Task brief. Where the records below show a line containing "RELAY: 5V-2CH -> 12V-2CH", start copying; end with the line containing "SCALE2 pin SCK: D4 -> D26", and copy it too.

Available records.
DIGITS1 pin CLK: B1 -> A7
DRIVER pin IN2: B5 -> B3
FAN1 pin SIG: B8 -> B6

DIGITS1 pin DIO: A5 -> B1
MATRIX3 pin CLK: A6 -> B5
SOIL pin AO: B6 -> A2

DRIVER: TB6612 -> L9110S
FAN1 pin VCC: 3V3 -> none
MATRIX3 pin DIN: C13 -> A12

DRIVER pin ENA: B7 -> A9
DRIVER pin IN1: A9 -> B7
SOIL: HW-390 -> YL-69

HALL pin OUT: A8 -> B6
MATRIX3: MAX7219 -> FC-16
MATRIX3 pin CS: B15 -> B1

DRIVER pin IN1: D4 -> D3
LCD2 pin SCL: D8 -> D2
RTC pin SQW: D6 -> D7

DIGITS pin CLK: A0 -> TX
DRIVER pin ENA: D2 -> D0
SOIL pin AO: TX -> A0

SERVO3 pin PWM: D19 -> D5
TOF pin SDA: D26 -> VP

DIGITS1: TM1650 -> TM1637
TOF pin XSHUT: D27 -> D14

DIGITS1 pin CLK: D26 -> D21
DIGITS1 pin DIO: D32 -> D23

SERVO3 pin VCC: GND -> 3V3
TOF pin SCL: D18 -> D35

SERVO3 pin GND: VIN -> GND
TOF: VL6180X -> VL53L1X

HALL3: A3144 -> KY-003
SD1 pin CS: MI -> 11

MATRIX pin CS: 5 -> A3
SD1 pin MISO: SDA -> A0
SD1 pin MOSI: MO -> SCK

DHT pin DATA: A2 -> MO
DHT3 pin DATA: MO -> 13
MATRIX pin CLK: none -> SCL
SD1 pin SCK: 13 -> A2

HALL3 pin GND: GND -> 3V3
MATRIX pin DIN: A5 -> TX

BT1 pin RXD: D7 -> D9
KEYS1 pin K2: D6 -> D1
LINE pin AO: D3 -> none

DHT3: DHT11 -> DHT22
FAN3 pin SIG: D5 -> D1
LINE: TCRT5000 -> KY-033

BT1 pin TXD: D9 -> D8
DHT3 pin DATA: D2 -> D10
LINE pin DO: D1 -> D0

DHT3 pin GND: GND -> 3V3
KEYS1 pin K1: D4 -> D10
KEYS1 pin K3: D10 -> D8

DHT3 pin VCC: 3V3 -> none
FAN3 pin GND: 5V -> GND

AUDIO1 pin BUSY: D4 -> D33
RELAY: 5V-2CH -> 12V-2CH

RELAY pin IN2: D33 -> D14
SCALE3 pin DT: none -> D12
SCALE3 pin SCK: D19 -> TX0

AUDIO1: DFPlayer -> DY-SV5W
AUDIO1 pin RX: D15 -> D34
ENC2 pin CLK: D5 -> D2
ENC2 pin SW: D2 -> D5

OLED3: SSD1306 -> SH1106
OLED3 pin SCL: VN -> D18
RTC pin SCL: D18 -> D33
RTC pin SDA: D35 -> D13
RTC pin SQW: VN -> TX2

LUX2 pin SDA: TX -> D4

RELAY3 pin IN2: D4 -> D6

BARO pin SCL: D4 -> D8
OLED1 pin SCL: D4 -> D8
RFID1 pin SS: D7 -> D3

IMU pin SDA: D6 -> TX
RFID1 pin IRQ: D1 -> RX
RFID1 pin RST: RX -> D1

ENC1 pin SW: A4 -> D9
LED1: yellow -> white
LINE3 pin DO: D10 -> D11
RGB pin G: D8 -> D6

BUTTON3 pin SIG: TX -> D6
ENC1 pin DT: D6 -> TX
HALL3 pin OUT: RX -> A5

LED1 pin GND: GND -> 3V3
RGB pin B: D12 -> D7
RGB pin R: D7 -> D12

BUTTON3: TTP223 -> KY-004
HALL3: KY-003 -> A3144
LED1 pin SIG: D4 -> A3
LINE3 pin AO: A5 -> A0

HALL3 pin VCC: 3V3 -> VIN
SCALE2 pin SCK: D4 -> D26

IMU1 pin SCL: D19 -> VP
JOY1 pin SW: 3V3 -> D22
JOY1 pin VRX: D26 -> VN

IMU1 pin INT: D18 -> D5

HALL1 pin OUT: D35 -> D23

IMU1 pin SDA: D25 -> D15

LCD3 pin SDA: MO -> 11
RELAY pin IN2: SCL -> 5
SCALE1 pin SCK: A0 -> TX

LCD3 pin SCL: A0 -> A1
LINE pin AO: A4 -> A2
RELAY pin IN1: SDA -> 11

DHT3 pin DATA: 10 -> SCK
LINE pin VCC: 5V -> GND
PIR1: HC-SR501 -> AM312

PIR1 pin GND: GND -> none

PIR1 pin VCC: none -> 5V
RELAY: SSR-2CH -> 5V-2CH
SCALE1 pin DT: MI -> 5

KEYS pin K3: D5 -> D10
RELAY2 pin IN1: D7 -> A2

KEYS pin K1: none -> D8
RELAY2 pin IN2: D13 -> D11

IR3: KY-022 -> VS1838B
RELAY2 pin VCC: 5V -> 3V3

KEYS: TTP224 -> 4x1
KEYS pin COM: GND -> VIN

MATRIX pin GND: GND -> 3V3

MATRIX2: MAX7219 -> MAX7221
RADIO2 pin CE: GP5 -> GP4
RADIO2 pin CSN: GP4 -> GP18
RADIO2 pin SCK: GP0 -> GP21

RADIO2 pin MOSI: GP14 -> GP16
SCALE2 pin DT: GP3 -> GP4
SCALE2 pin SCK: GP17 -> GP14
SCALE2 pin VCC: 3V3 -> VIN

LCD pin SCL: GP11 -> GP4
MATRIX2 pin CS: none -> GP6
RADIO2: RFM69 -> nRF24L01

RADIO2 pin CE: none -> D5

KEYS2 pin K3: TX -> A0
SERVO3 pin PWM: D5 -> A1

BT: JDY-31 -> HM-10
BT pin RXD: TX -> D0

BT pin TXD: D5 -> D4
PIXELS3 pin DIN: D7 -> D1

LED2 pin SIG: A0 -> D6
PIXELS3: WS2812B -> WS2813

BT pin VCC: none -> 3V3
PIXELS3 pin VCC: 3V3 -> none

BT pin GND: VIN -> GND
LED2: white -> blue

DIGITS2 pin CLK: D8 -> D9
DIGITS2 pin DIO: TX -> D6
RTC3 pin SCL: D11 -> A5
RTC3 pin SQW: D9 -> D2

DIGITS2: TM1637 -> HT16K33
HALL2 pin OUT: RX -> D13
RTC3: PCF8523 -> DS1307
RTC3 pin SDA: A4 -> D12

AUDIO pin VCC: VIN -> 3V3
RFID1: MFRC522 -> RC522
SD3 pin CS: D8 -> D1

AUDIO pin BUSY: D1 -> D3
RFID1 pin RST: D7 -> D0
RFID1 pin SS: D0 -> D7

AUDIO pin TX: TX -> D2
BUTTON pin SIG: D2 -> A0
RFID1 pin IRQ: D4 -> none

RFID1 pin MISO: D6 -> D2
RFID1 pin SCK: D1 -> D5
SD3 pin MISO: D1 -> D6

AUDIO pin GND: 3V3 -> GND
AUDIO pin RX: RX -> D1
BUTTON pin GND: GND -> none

Exercise answer.
RELAY: 5V-2CH -> 12V-2CH

RELAY pin IN2: D33 -> D14
SCALE3 pin DT: none -> D12
SCALE3 pin SCK: D19 -> TX0

AUDIO1: DFPlayer -> DY-SV5W
AUDIO1 pin RX: D15 -> D34
ENC2 pin CLK: D5 -> D2
ENC2 pin SW: D2 -> D5

OLED3: SSD1306 -> SH1106
OLED3 pin SCL: VN -> D18
RTC pin SCL: D18 -> D33
RTC pin SDA: D35 -> D13
RTC pin SQW: VN -> TX2

LUX2 pin SDA: TX -> D4

RELAY3 pin IN2: D4 -> D6

BARO pin SCL: D4 -> D8
OLED1 pin SCL: D4 -> D8
RFID1 pin SS: D7 -> D3

IMU pin SDA: D6 -> TX
RFID1 pin IRQ: D1 -> RX
RFID1 pin RST: RX -> D1

ENC1 pin SW: A4 -> D9
LED1: yellow -> white
LINE3 pin DO: D10 -> D11
RGB pin G: D8 -> D6

BUTTON3 pin SIG: TX -> D6
ENC1 pin DT: D6 -> TX
HALL3 pin OUT: RX -> A5

LED1 pin GND: GND -> 3V3
RGB pin B: D12 -> D7
RGB pin R: D7 -> D12

BUTTON3: TTP223 -> KY-004
HALL3: KY-003 -> A3144
LED1 pin SIG: D4 -> A3
LINE3 pin AO: A5 -> A0

HALL3 pin VCC: 3V3 -> VIN
SCALE2 pin SCK: D4 -> D26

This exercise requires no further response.